--- Problem to solve ---
Could the data underneath be repeated exactly, in full?

- - -

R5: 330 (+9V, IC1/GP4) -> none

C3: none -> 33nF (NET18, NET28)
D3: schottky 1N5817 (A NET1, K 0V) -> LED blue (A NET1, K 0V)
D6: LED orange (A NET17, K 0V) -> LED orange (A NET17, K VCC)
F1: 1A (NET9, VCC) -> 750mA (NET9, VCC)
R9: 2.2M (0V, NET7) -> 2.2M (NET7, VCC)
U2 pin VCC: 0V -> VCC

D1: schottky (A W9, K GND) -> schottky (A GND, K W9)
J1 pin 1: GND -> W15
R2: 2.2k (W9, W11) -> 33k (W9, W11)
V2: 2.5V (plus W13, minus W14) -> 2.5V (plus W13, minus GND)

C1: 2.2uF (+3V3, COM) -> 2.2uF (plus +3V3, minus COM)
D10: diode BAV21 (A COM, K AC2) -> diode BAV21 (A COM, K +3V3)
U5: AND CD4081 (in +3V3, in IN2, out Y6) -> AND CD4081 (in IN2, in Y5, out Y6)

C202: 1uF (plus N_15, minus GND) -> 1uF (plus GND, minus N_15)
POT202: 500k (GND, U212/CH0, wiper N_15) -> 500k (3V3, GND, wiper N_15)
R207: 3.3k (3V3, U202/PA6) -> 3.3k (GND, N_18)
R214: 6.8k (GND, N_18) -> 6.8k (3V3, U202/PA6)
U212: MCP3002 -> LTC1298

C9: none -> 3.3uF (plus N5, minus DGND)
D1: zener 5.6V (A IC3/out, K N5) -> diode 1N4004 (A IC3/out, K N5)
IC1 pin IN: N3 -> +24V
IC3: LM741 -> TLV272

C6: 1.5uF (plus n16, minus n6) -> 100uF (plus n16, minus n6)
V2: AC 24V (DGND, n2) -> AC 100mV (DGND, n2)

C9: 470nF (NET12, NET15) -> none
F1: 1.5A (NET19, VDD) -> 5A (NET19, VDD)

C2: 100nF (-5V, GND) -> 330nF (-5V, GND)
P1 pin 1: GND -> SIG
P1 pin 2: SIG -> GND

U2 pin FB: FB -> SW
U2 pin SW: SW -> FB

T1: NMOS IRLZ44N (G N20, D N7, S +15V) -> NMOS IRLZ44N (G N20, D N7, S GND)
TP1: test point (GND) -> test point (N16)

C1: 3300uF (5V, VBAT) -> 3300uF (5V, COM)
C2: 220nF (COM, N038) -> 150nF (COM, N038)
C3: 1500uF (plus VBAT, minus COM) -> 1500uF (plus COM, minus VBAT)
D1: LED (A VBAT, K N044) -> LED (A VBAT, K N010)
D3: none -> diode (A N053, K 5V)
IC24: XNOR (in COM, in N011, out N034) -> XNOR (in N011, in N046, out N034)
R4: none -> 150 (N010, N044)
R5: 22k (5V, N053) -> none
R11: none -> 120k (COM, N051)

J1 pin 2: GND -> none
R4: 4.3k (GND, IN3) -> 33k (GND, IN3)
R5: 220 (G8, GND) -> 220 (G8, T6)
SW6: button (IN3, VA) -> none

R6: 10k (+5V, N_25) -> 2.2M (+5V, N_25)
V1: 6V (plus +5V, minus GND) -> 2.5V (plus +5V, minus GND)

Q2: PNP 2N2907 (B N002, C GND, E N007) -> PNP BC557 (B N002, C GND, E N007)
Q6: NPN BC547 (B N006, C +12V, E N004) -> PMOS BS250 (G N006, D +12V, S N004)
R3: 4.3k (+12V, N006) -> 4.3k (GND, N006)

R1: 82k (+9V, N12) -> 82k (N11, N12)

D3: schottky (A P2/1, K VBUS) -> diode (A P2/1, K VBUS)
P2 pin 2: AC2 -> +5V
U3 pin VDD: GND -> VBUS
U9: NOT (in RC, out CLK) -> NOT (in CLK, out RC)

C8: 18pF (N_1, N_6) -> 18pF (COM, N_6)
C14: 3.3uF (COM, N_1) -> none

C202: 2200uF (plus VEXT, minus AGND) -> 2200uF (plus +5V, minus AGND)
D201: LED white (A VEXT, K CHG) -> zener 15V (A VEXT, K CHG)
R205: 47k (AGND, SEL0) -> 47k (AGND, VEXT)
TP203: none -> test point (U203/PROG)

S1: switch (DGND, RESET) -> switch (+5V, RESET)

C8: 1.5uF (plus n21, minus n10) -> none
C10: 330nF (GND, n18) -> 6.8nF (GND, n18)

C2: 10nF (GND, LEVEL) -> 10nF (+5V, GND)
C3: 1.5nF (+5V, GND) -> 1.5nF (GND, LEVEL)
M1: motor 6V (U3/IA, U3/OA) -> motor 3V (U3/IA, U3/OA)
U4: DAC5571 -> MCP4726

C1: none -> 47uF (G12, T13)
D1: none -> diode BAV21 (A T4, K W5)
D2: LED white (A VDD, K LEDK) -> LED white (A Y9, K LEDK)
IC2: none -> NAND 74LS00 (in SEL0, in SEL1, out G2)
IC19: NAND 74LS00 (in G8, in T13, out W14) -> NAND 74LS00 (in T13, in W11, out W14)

- - -

--- Answer box ---
R5: 330 (+9V, IC1/GP4) -> none

C3: none -> 33nF (NET18, NET28)
D3: schottky 1N5817 (A NET1, K 0V) -> LED blue (A NET1, K 0V)
D6: LED orange (A NET17, K 0V) -> LED orange (A NET17, K VCC)
F1: 1A (NET9, VCC) -> 750mA (NET9, VCC)
R9: 2.2M (0V, NET7) -> 2.2M (NET7, VCC)
U2 pin VCC: 0V -> VCC

D1: schottky (A W9, K GND) -> schottky (A GND, K W9)
J1 pin 1: GND -> W15
R2: 2.2k (W9, W11) -> 33k (W9, W11)
V2: 2.5V (plus W13, minus W14) -> 2.5V (plus W13, minus GND)

C1: 2.2uF (+3V3, COM) -> 2.2uF (plus +3V3, minus COM)
D10: diode BAV21 (A COM, K AC2) -> diode BAV21 (A COM, K +3V3)
U5: AND CD4081 (in +3V3, in IN2, out Y6) -> AND CD4081 (in IN2, in Y5, out Y6)

C202: 1uF (plus N_15, minus GND) -> 1uF (plus GND, minus N_15)
POT202: 500k (GND, U212/CH0, wiper N_15) -> 500k (3V3, GND, wiper N_15)
R207: 3.3k (3V3, U202/PA6) -> 3.3k (GND, N_18)
R214: 6.8k (GND, N_18) -> 6.8k (3V3, U202/PA6)
U212: MCP3002 -> LTC1298

C9: none -> 3.3uF (plus N5, minus DGND)
D1: zener 5.6V (A IC3/out, K N5) -> diode 1N4004 (A IC3/out, K N5)
IC1 pin IN: N3 -> +24V
IC3: LM741 -> TLV272

C6: 1.5uF (plus n16, minus n6) -> 100uF (plus n16, minus n6)
V2: AC 24V (DGND, n2) -> AC 100mV (DGND, n2)

C9: 470nF (NET12, NET15) -> none
F1: 1.5A (NET19, VDD) -> 5A (NET19, VDD)

C2: 100nF (-5V, GND) -> 330nF (-5V, GND)
P1 pin 1: GND -> SIG
P1 pin 2: SIG -> GND

U2 pin FB: FB -> SW
U2 pin SW: SW -> FB

T1: NMOS IRLZ44N (G N20, D N7, S +15V) -> NMOS IRLZ44N (G N20, D N7, S GND)
TP1: test point (GND) -> test point (N16)

C1: 3300uF (5V, VBAT) -> 3300uF (5V, COM)
C2: 220nF (COM, N038) -> 150nF (COM, N038)
C3: 1500uF (plus VBAT, minus COM) -> 1500uF (plus COM, minus VBAT)
D1: LED (A VBAT, K N044) -> LED (A VBAT, K N010)
D3: none -> diode (A N053, K 5V)
IC24: XNOR (in COM, in N011, out N034) -> XNOR (in N011, in N046, out N034)
R4: none -> 150 (N010, N044)
R5: 22k (5V, N053) -> none
R11: none -> 120k (COM, N051)

J1 pin 2: GND -> none
R4: 4.3k (GND, IN3) -> 33k (GND, IN3)
R5: 220 (G8, GND) -> 220 (G8, T6)
SW6: button (IN3, VA) -> none

R6: 10k (+5V, N_25) -> 2.2M (+5V, N_25)
V1: 6V (plus +5V, minus GND) -> 2.5V (plus +5V, minus GND)

Q2: PNP 2N2907 (B N002, C GND, E N007) -> PNP BC557 (B N002, C GND, E N007)
Q6: NPN BC547 (B N006, C +12V, E N004) -> PMOS BS250 (G N006, D +12V, S N004)
R3: 4.3k (+12V, N006) -> 4.3k (GND, N006)

R1: 82k (+9V, N12) -> 82k (N11, N12)

D3: schottky (A P2/1, K VBUS) -> diode (A P2/1, K VBUS)
P2 pin 2: AC2 -> +5V
U3 pin VDD: GND -> VBUS
U9: NOT (in RC, out CLK) -> NOT (in CLK, out RC)

C8: 18pF (N_1, N_6) -> 18pF (COM, N_6)
C14: 3.3uF (COM, N_1) -> none

C202: 2200uF (plus VEXT, minus AGND) -> 2200uF (plus +5V, minus AGND)
D201: LED white (A VEXT, K CHG) -> zener 15V (A VEXT, K CHG)
R205: 47k (AGND, SEL0) -> 47k (AGND, VEXT)
TP203: none -> test point (U203/PROG)

S1: switch (DGND, RESET) -> switch (+5V, RESET)

C8: 1.5uF (plus n21, minus n10) -> none
C10: 330nF (GND, n18) -> 6.8nF (GND, n18)

C2: 10nF (GND, LEVEL) -> 10nF (+5V, GND)
C3: 1.5nF (+5V, GND) -> 1.5nF (GND, LEVEL)
M1: motor 6V (U3/IA, U3/OA) -> motor 3V (U3/IA, U3/OA)
U4: DAC5571 -> MCP4726

C1: none -> 47uF (G12, T13)
D1: none -> diode BAV21 (A T4, K W5)
D2: LED white (A VDD, K LEDK) -> LED white (A Y9, K LEDK)
IC2: none -> NAND 74LS00 (in SEL0, in SEL1, out G2)
IC19: NAND 74LS00 (in G8, in T13, out W14) -> NAND 74LS00 (in T13, in W11, out W14)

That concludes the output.